==== Recorded data ====
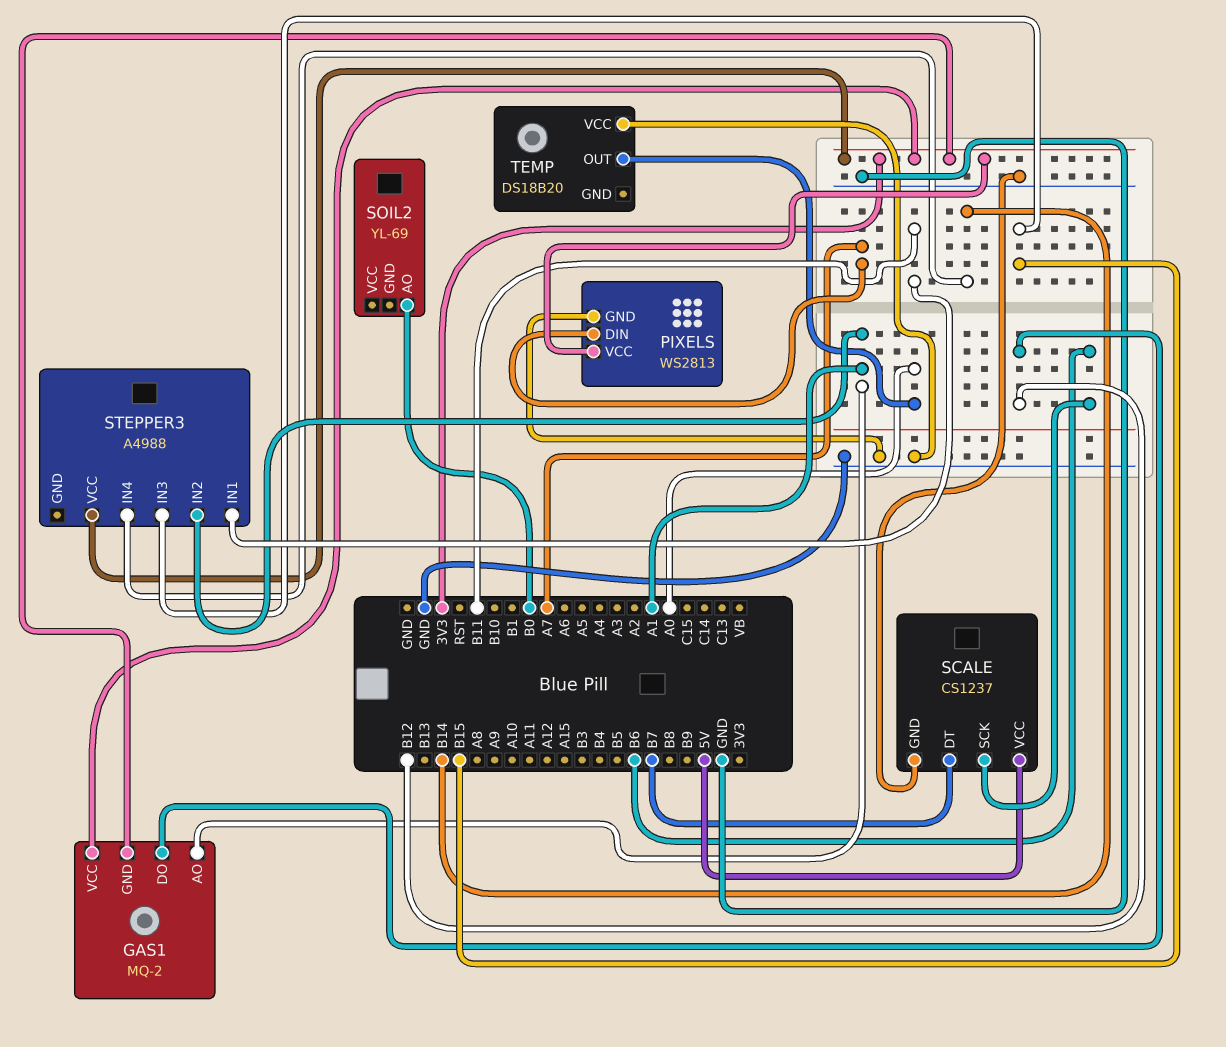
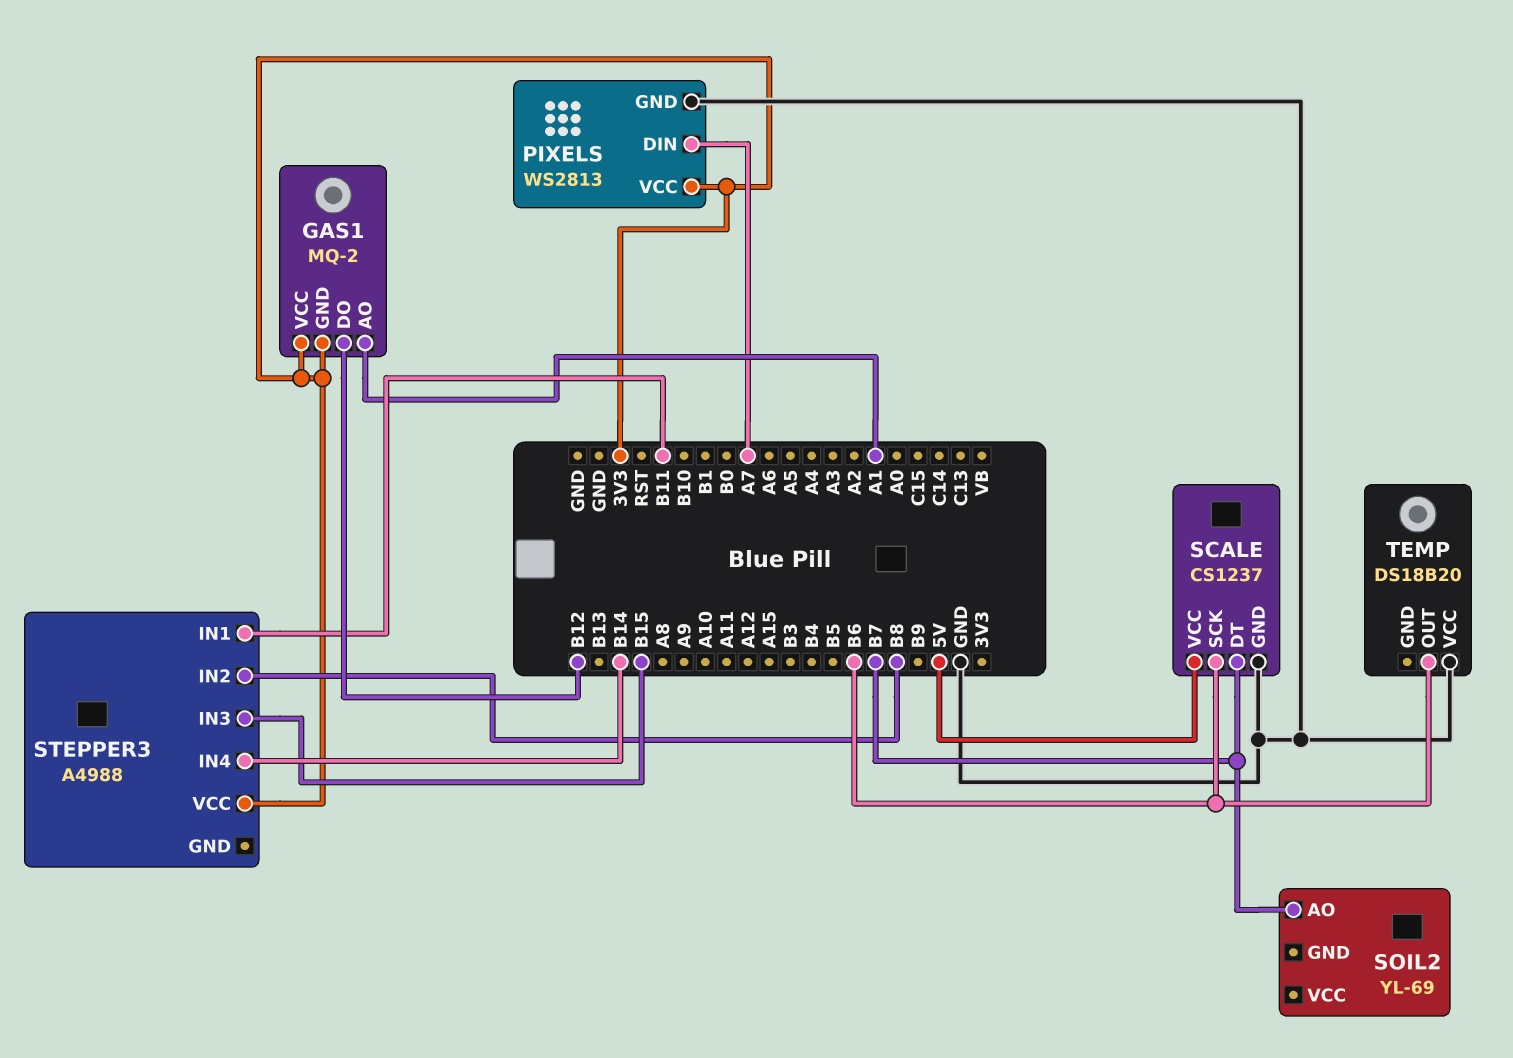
SOIL2 pin AO: B0 -> B7
STEPPER3 pin IN2: A1 -> B8
TEMP pin OUT: A0 -> B6

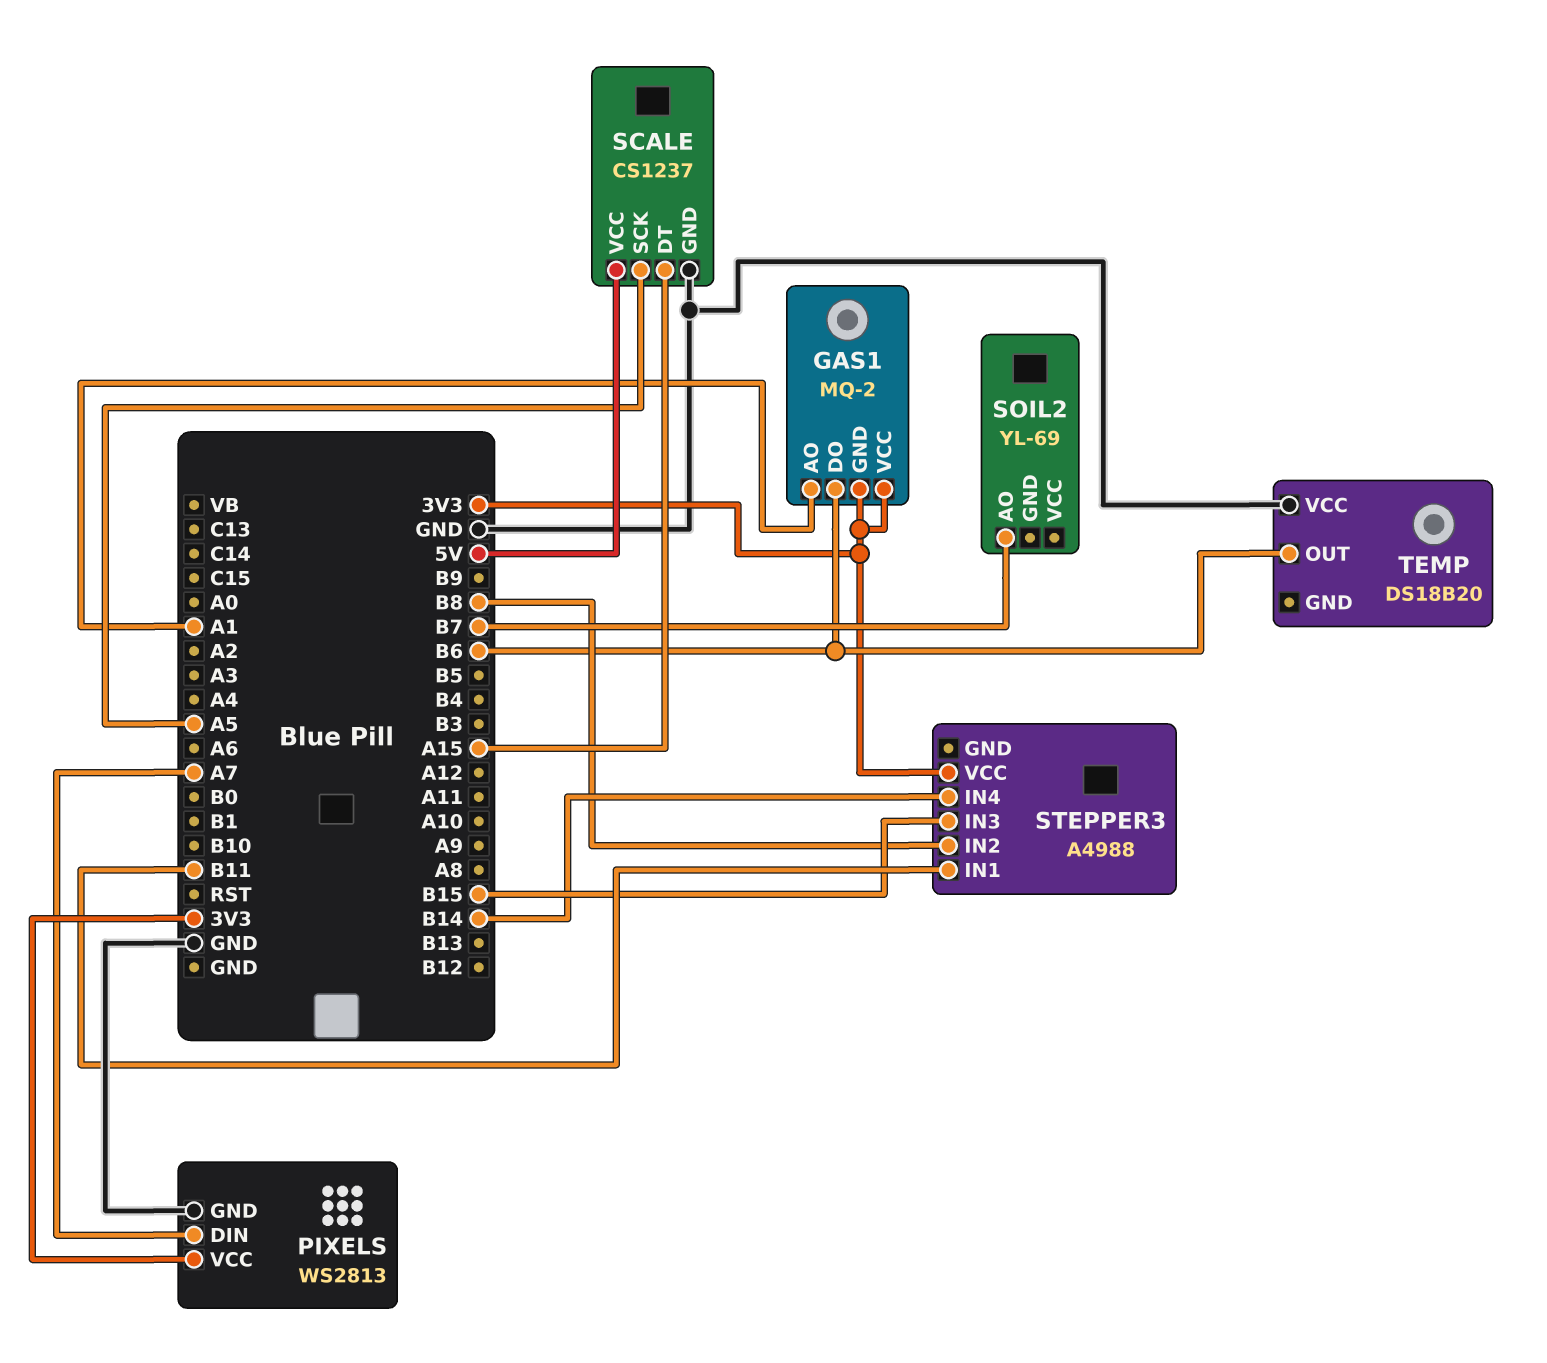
GAS1 pin DO: B12 -> B6
SCALE pin DT: B7 -> A15
SCALE pin SCK: B6 -> A5

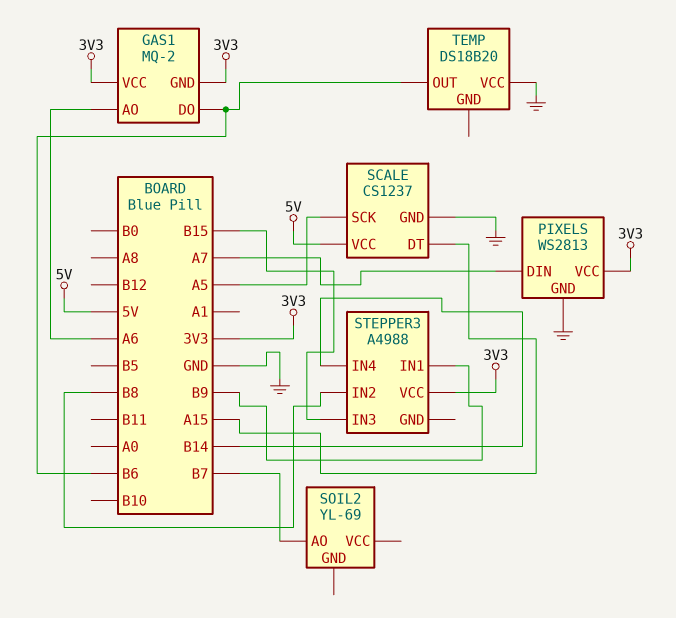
GAS1 pin AO: A1 -> A6
STEPPER3 pin IN1: B11 -> B9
====
● Problem description:
From the first line above to the last, copy the records exactly but omit the pictures.

● Result of this exercise:
SOIL2 pin AO: B0 -> B7
STEPPER3 pin IN2: A1 -> B8
TEMP pin OUT: A0 -> B6

GAS1 pin DO: B12 -> B6
SCALE pin DT: B7 -> A15
SCALE pin SCK: B6 -> A5

GAS1 pin AO: A1 -> A6
STEPPER3 pin IN1: B11 -> B9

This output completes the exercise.